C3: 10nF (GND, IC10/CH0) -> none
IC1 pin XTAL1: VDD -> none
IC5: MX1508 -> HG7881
---
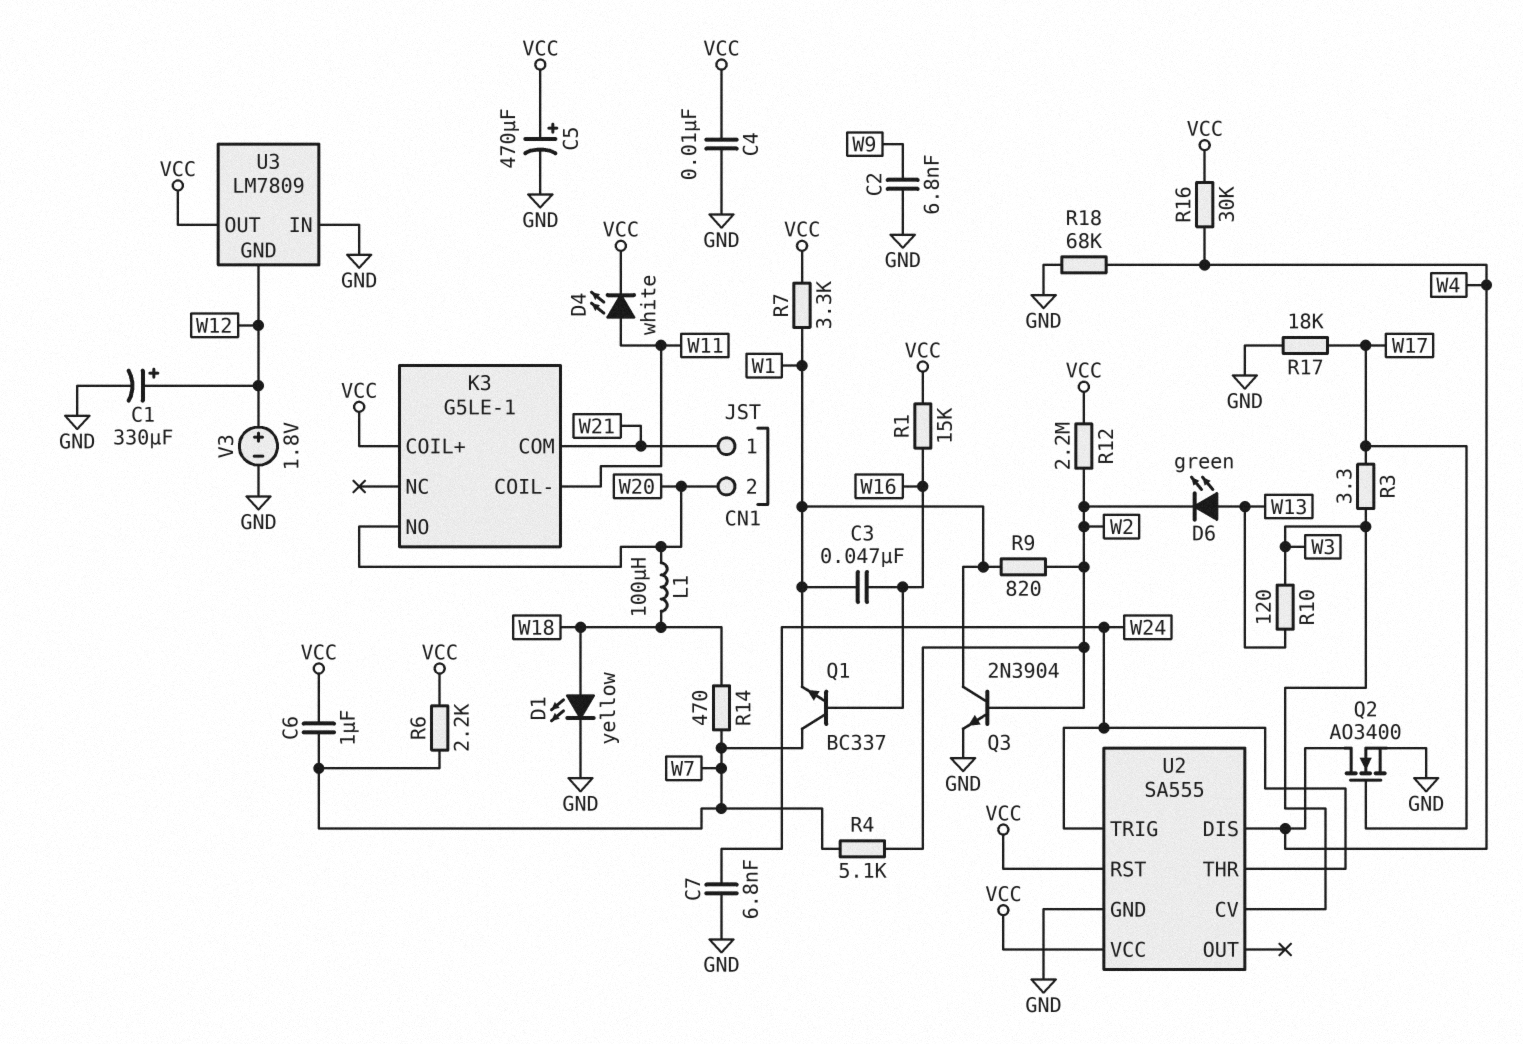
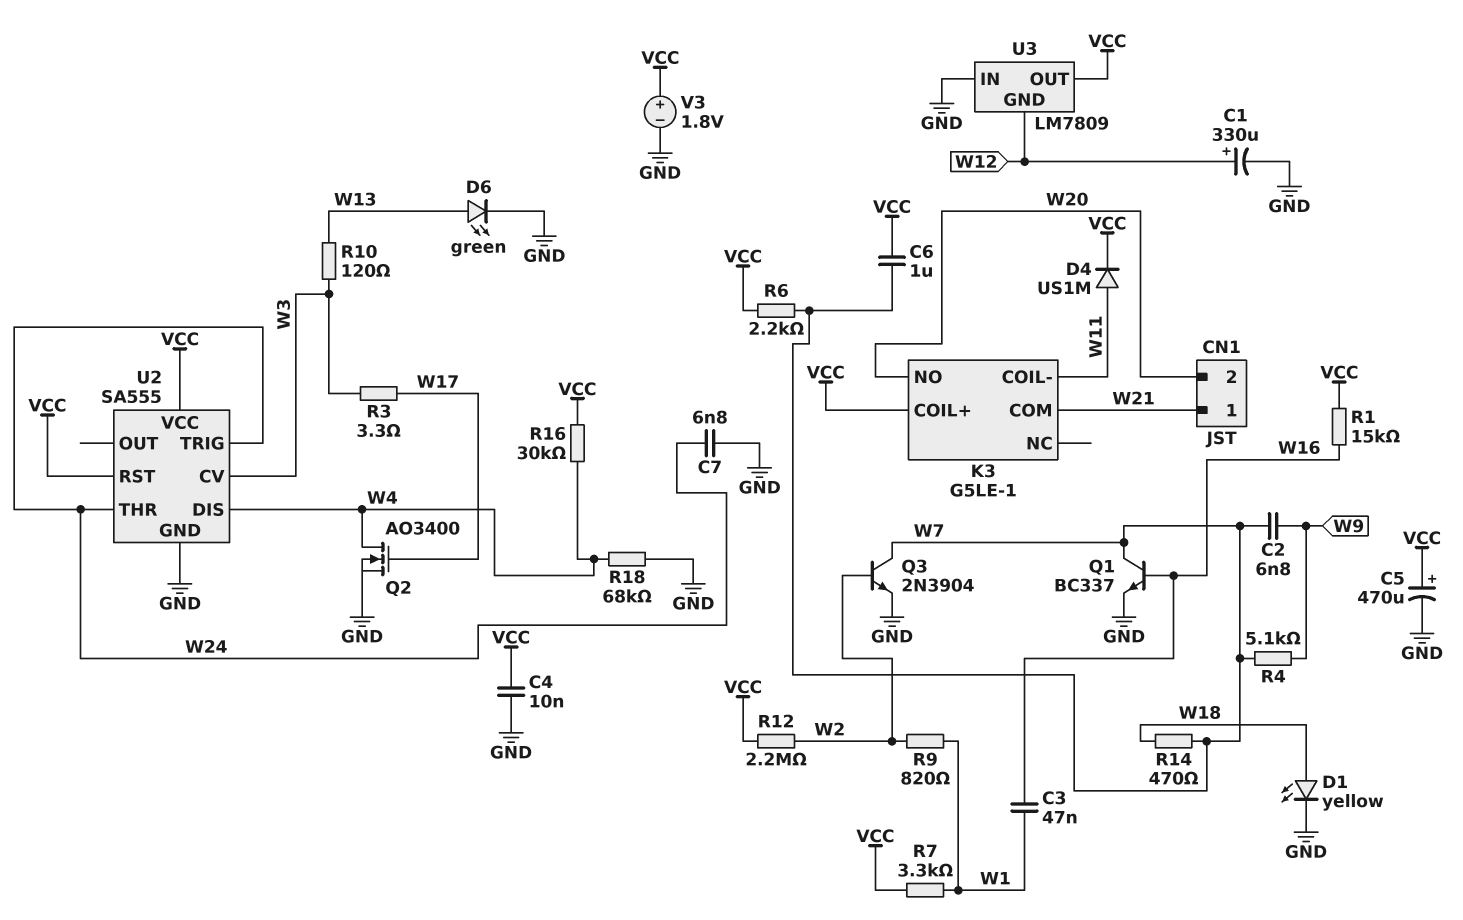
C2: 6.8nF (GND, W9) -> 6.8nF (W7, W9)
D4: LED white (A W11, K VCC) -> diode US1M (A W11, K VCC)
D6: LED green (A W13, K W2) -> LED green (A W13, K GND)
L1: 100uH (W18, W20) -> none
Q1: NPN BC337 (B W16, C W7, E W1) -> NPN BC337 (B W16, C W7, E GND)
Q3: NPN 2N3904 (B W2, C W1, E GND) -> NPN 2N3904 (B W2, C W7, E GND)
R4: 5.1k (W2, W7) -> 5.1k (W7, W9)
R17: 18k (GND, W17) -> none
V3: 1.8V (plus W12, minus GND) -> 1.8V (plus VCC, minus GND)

Work instruction =>
Please copy the lines in the records above between the one holding "R17: 18k (GND, W17) -> none" and the one holding "V3: 1.8V (plus", inclusive, exactly and with no other line.

Task solution =>
R17: 18k (GND, W17) -> none
V3: 1.8V (plus W12, minus GND) -> 1.8V (plus VCC, minus GND)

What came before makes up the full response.